─── Given records

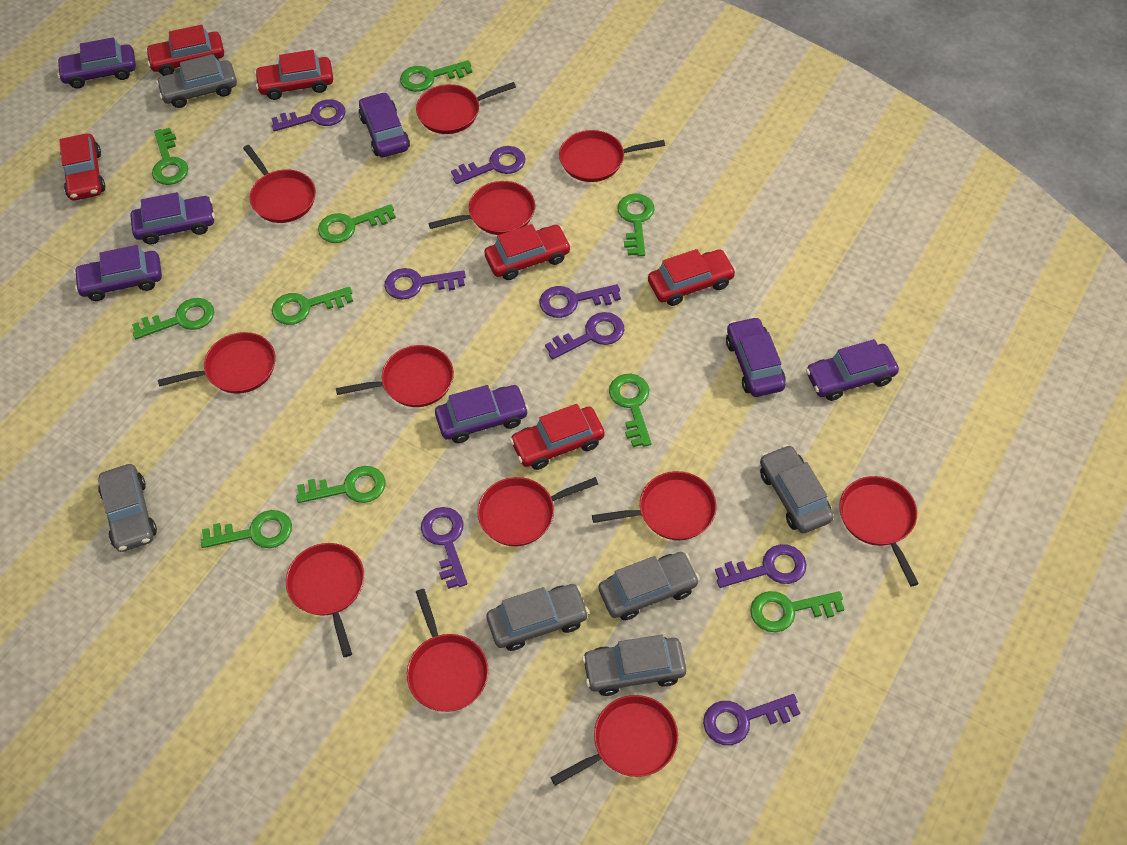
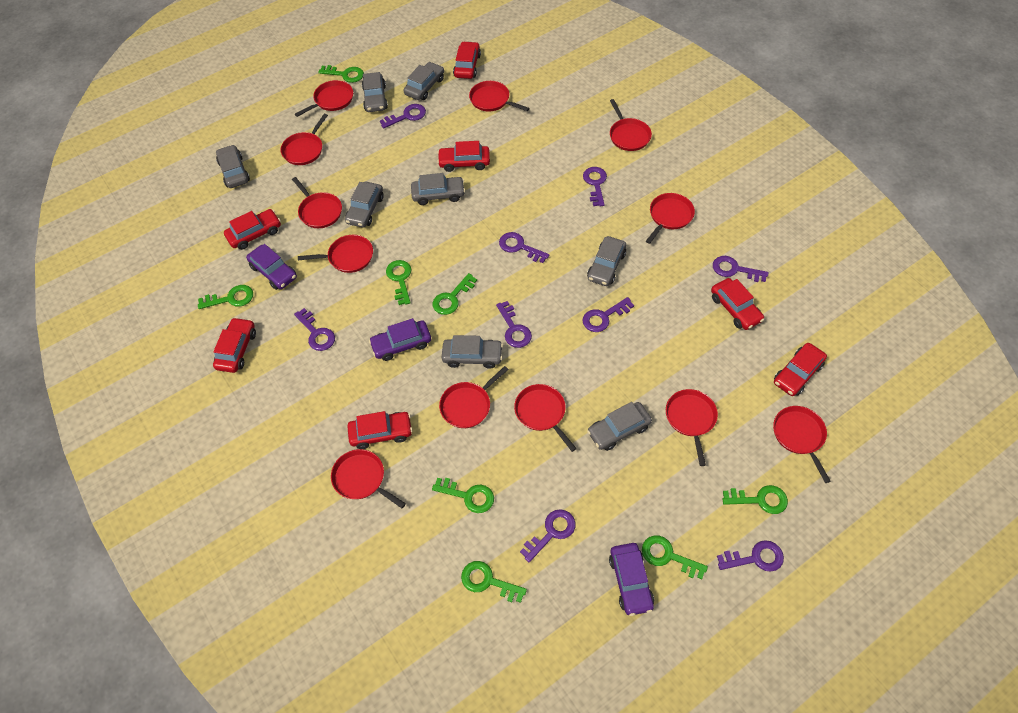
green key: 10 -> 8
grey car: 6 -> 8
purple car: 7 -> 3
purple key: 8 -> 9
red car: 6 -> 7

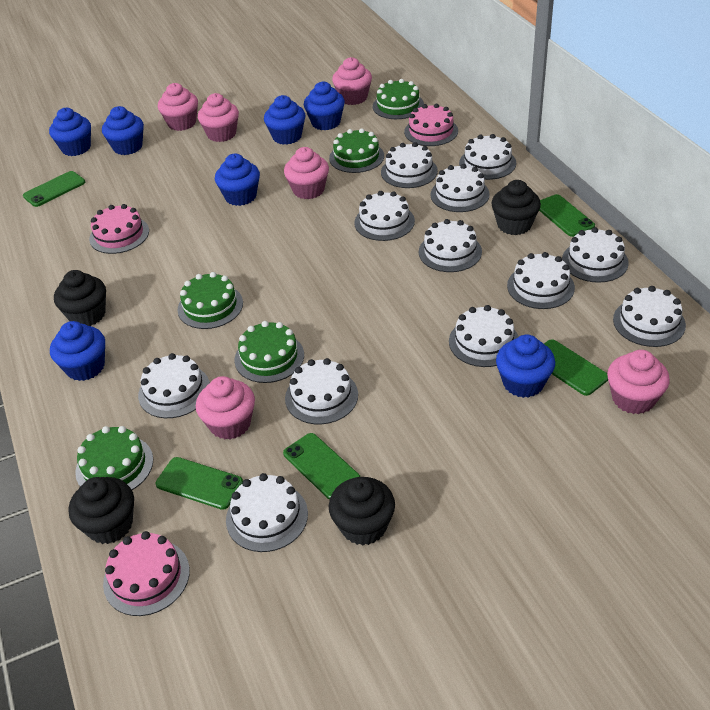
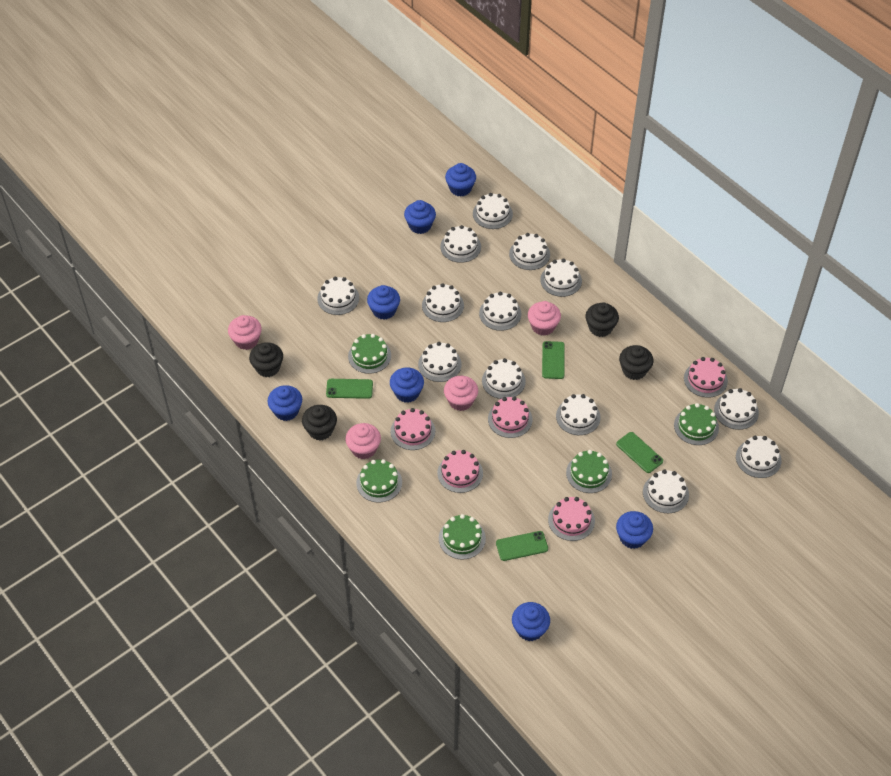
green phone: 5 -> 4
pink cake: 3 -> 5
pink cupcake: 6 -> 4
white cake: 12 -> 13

──────
─── Given records

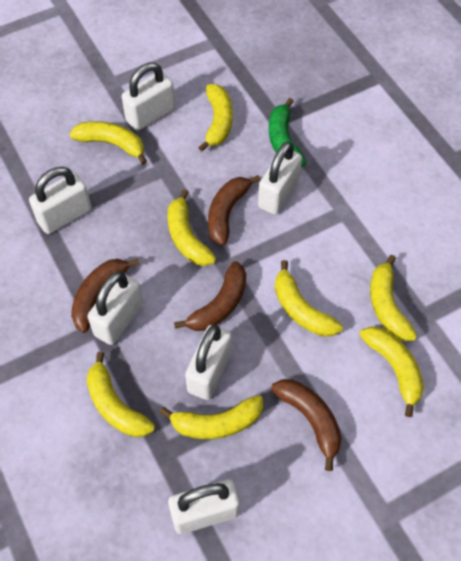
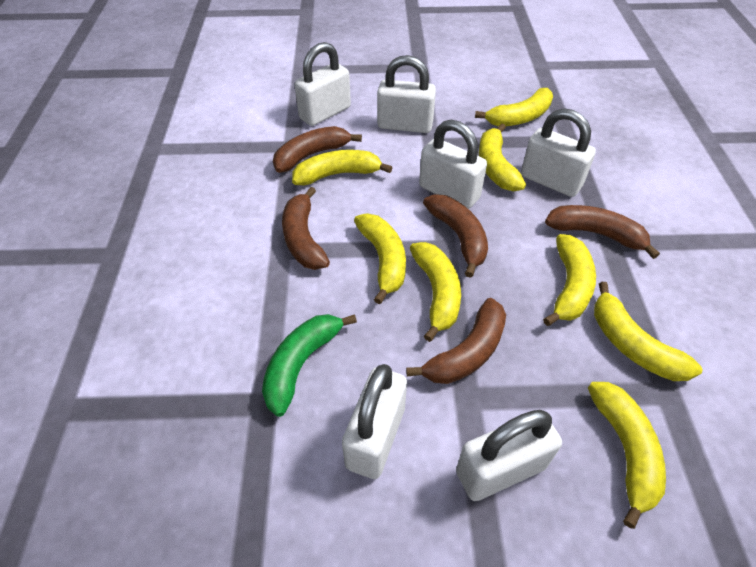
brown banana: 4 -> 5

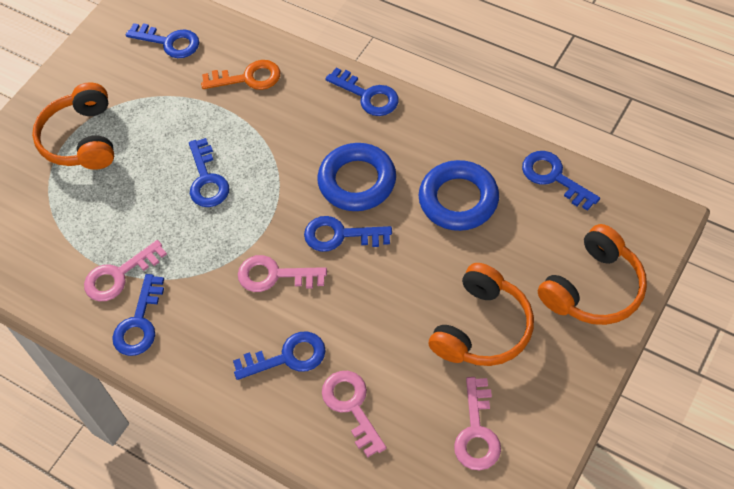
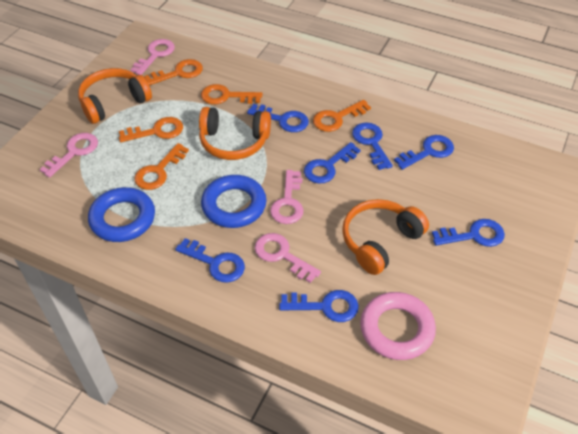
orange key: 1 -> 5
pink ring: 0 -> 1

──────
─── Given records

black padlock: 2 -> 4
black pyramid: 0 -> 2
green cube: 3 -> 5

──────

▶ [What you are asked to do]
Reproduce the records above exactly, but only from the line with "grey car: 6 -> 8" up to and including the line with "white cake: 12 -> 13". Leave the pictures out.

▶ [Problem solution]
grey car: 6 -> 8
purple car: 7 -> 3
purple key: 8 -> 9
red car: 6 -> 7

green phone: 5 -> 4
pink cake: 3 -> 5
pink cupcake: 6 -> 4
white cake: 12 -> 13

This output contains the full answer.